*** Material for this task ***

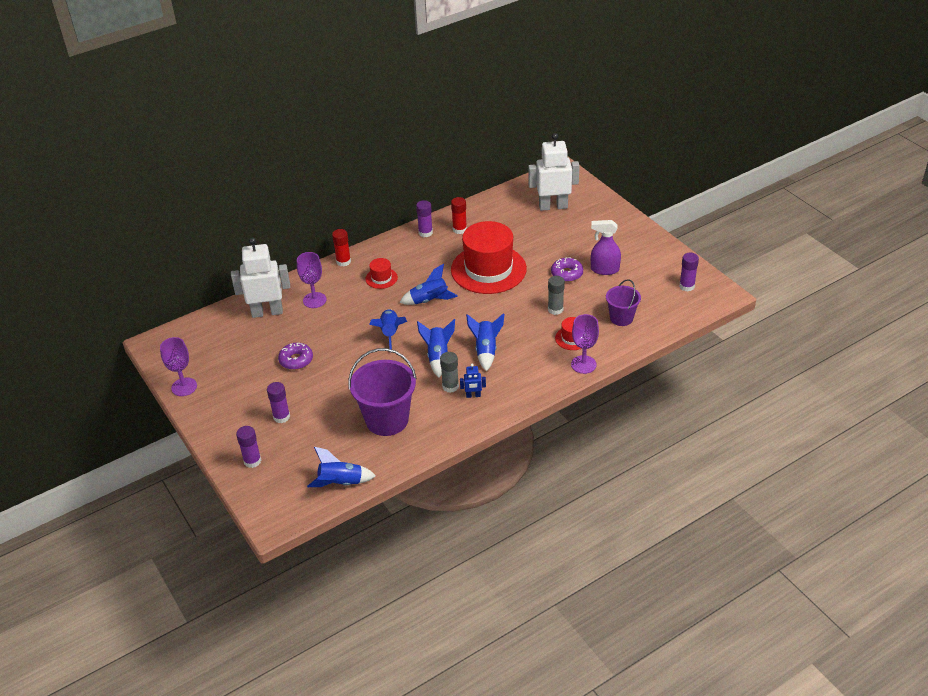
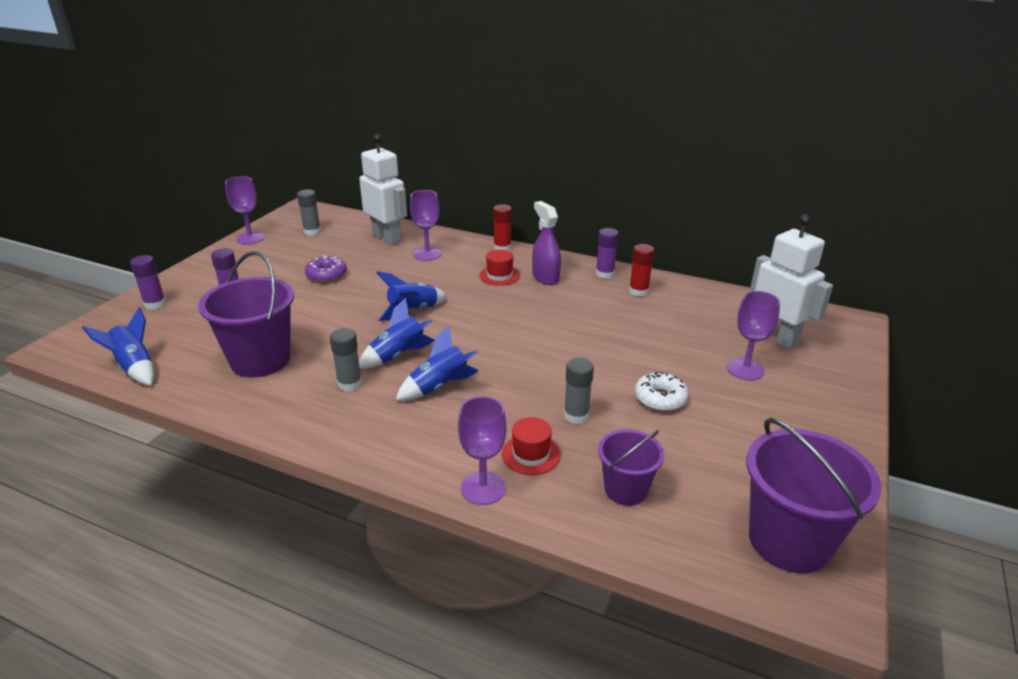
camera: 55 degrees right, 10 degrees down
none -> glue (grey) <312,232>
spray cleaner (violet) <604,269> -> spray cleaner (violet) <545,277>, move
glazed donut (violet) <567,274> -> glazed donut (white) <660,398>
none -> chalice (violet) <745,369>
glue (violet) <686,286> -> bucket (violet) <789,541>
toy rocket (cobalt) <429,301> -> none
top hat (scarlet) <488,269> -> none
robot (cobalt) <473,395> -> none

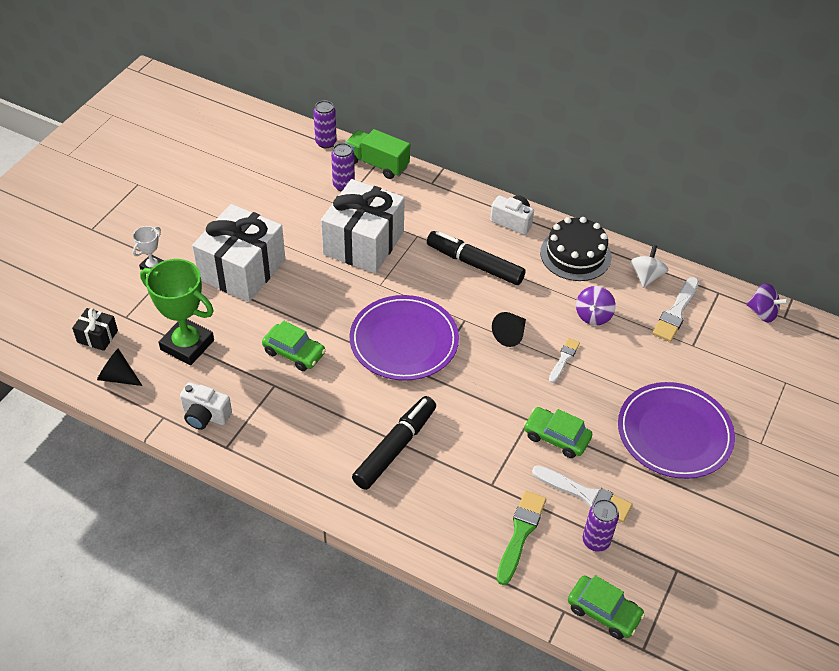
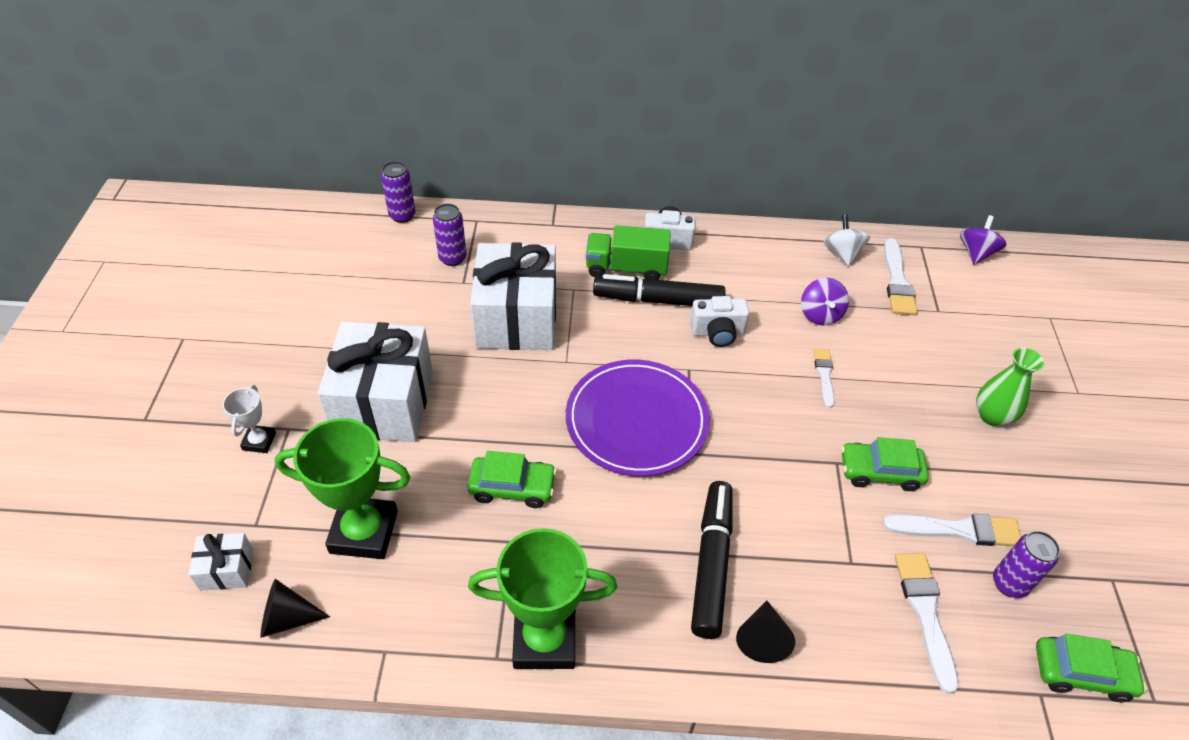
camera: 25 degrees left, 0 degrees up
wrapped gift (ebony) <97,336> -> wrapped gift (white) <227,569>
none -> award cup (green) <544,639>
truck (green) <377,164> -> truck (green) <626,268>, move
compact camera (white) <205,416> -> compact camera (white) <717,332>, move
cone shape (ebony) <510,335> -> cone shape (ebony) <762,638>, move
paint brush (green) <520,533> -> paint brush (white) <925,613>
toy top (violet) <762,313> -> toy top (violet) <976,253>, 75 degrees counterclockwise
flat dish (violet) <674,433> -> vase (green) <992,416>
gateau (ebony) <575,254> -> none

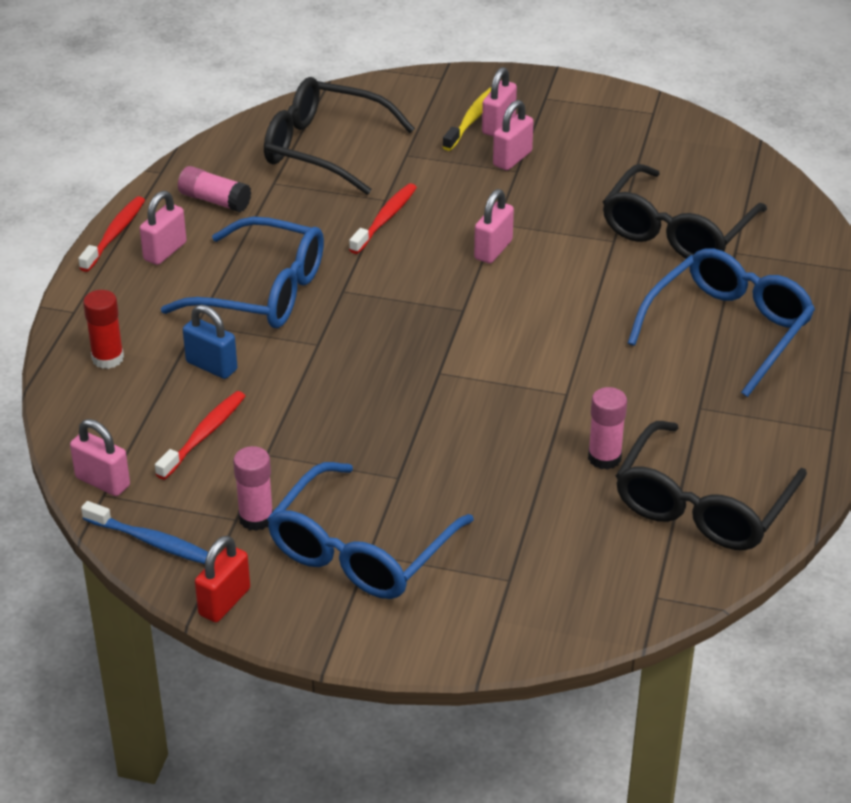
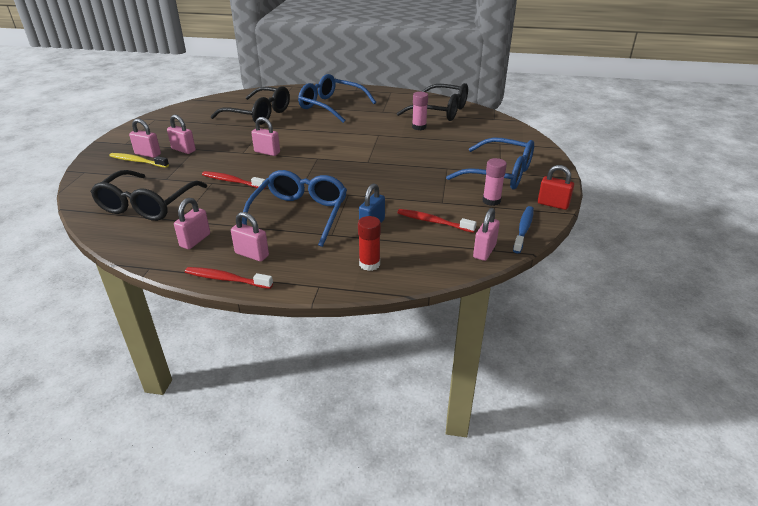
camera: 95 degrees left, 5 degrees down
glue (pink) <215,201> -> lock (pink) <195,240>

*** End of Material for this task ***

Required action | Word for word, repeat only the lines from the line containing "none -> glue (grey) <312,232>" through the end of the data, without any pictures.

Answer to the problem |
none -> glue (grey) <312,232>
spray cleaner (violet) <604,269> -> spray cleaner (violet) <545,277>, move
glazed donut (violet) <567,274> -> glazed donut (white) <660,398>
none -> chalice (violet) <745,369>
glue (violet) <686,286> -> bucket (violet) <789,541>
toy rocket (cobalt) <429,301> -> none
top hat (scarlet) <488,269> -> none
robot (cobalt) <473,395> -> none

camera: 25 degrees left, 0 degrees up
wrapped gift (ebony) <97,336> -> wrapped gift (white) <227,569>
none -> award cup (green) <544,639>
truck (green) <377,164> -> truck (green) <626,268>, move
compact camera (white) <205,416> -> compact camera (white) <717,332>, move
cone shape (ebony) <510,335> -> cone shape (ebony) <762,638>, move
paint brush (green) <520,533> -> paint brush (white) <925,613>
toy top (violet) <762,313> -> toy top (violet) <976,253>, 75 degrees counterclockwise
flat dish (violet) <674,433> -> vase (green) <992,416>
gateau (ebony) <575,254> -> none

camera: 95 degrees left, 5 degrees down
glue (pink) <215,201> -> lock (pink) <195,240>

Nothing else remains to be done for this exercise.